Task directions
Transcribe the entries below with complete accuracy, excluding the pictures.

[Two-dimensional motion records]
• • •
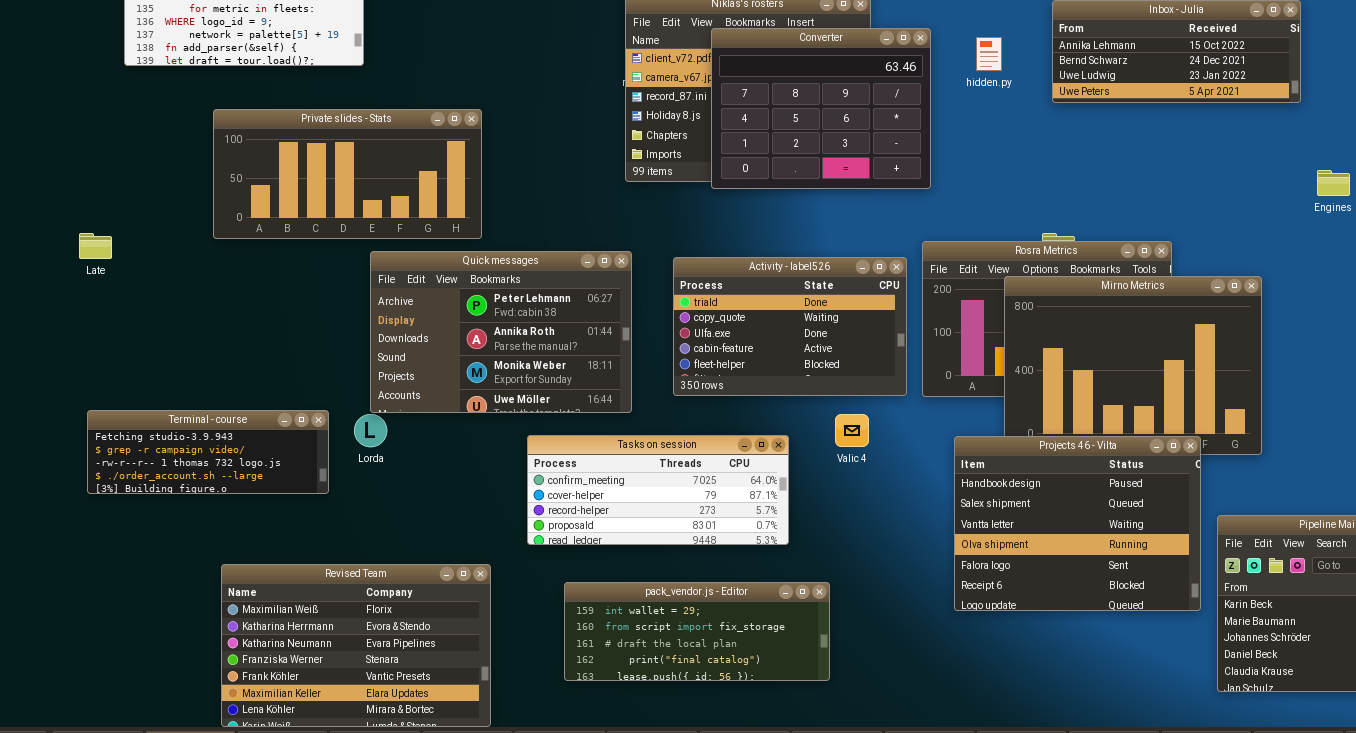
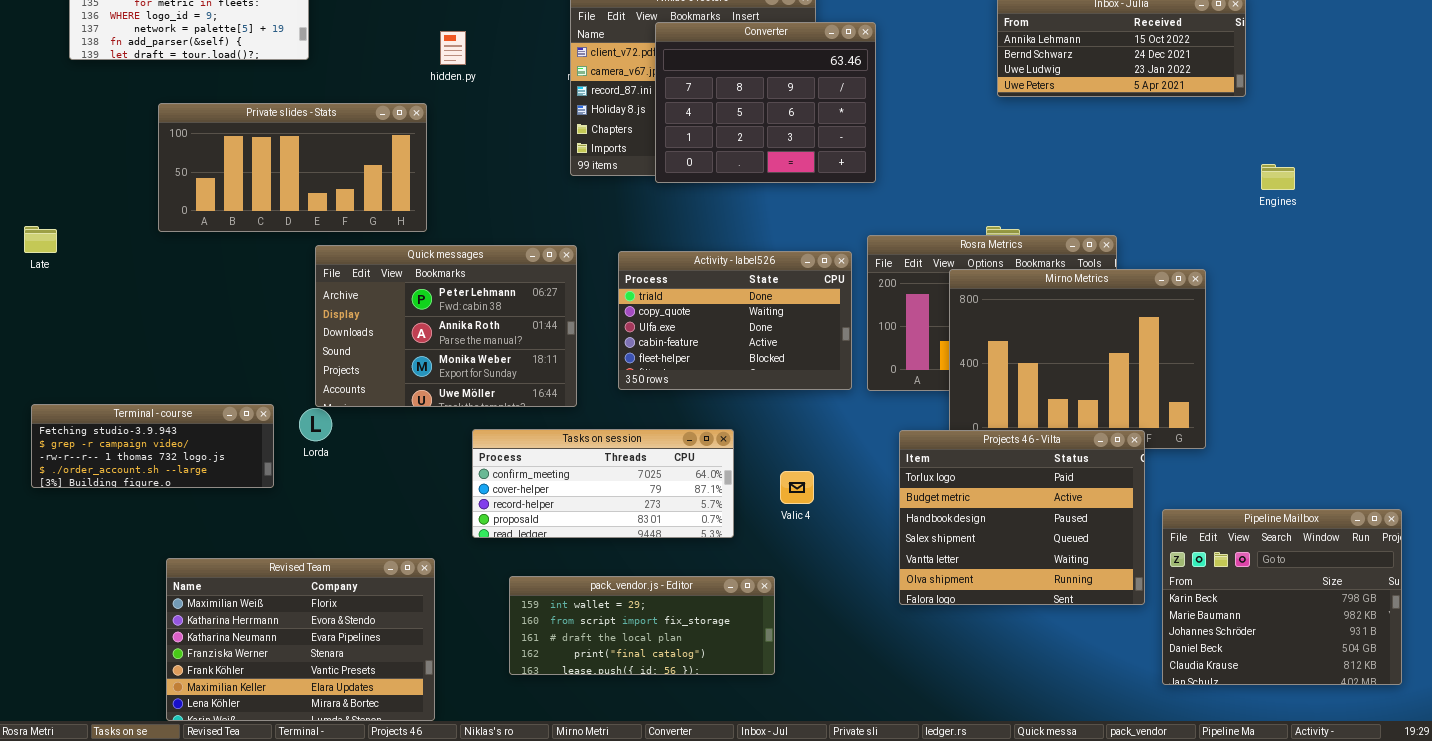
hidden.py: [976,37,1002,71] -> [440,31,466,65], moved
Valic 4: [835,414,869,447] -> [780,471,814,504], moved
Projects 46 - Vilta: [954,436,1201,611] -> [899,430,1145,605], scrolled up 2 rows

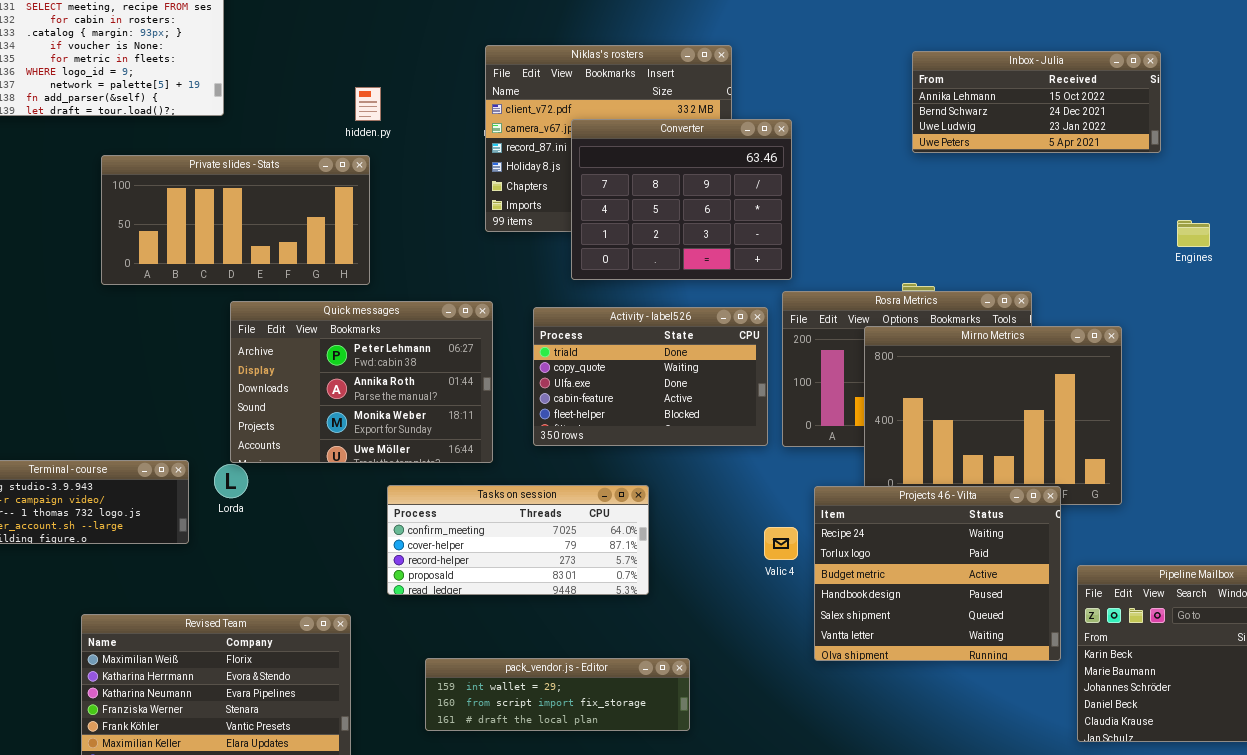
Converter: [655,22,876,183] -> [571,119,792,280], moved
Private slides - Stats: [158,103,427,232] -> [101,155,370,285], moved
Projects 46 - Vilta: [899,430,1145,605] -> [814,486,1061,661], scrolled up 1 row
Valic 4: [780,471,814,504] -> [764,527,798,560], moved
pack_vendor.js - Editor: [509,576,775,675] -> [425,658,690,731], resized

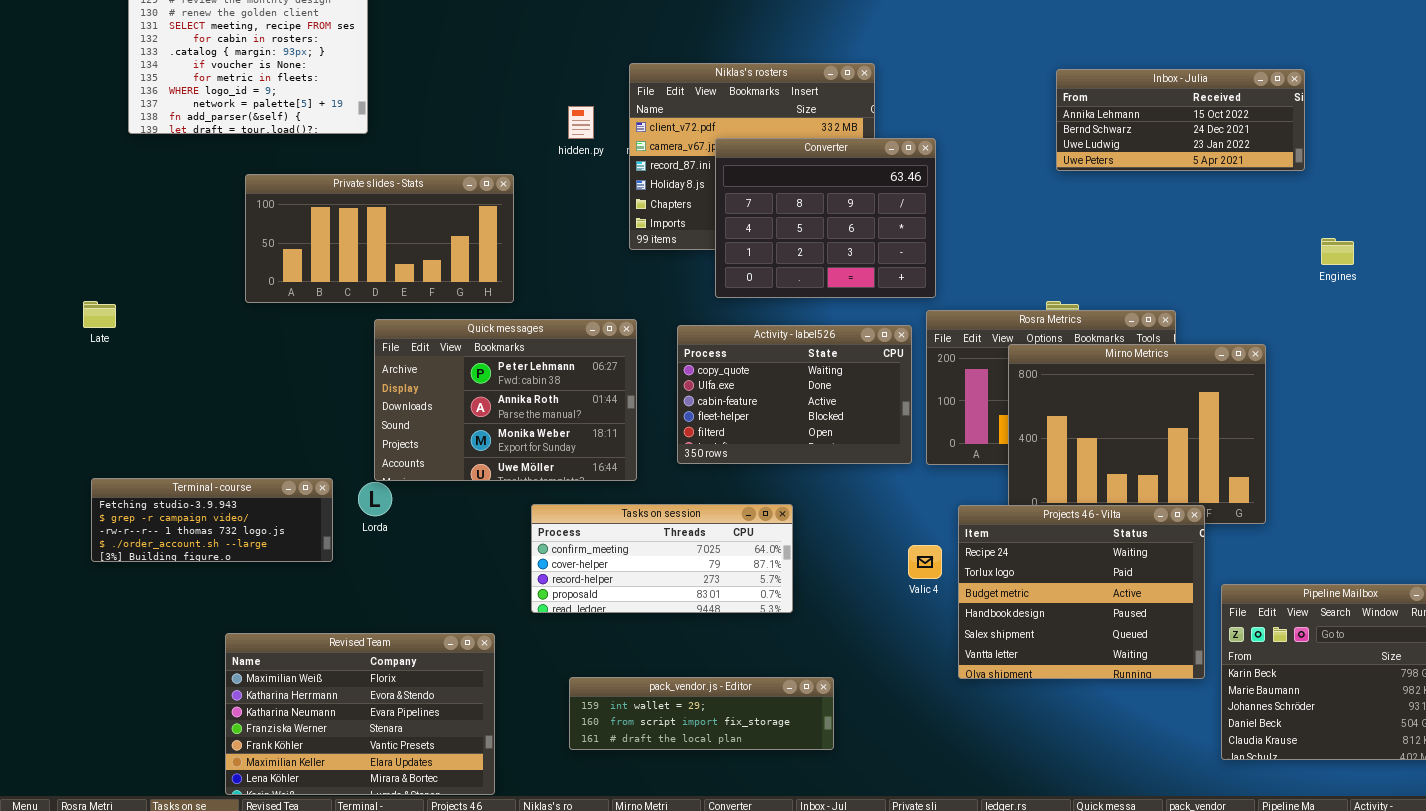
hidden.py: [355,87,381,121] -> [568,106,594,139], moved
Activity - label526: [533,307,768,446] -> [677,325,912,464], scrolled down 1 row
• • •
Exercise result
hidden.py: [976,37,1002,71] -> [440,31,466,65], moved
Valic 4: [835,414,869,447] -> [780,471,814,504], moved
Projects 46 - Vilta: [954,436,1201,611] -> [899,430,1145,605], scrolled up 2 rows

Converter: [655,22,876,183] -> [571,119,792,280], moved
Private slides - Stats: [158,103,427,232] -> [101,155,370,285], moved
Projects 46 - Vilta: [899,430,1145,605] -> [814,486,1061,661], scrolled up 1 row
Valic 4: [780,471,814,504] -> [764,527,798,560], moved
pack_vendor.js - Editor: [509,576,775,675] -> [425,658,690,731], resized

hidden.py: [355,87,381,121] -> [568,106,594,139], moved
Activity - label526: [533,307,768,446] -> [677,325,912,464], scrolled down 1 row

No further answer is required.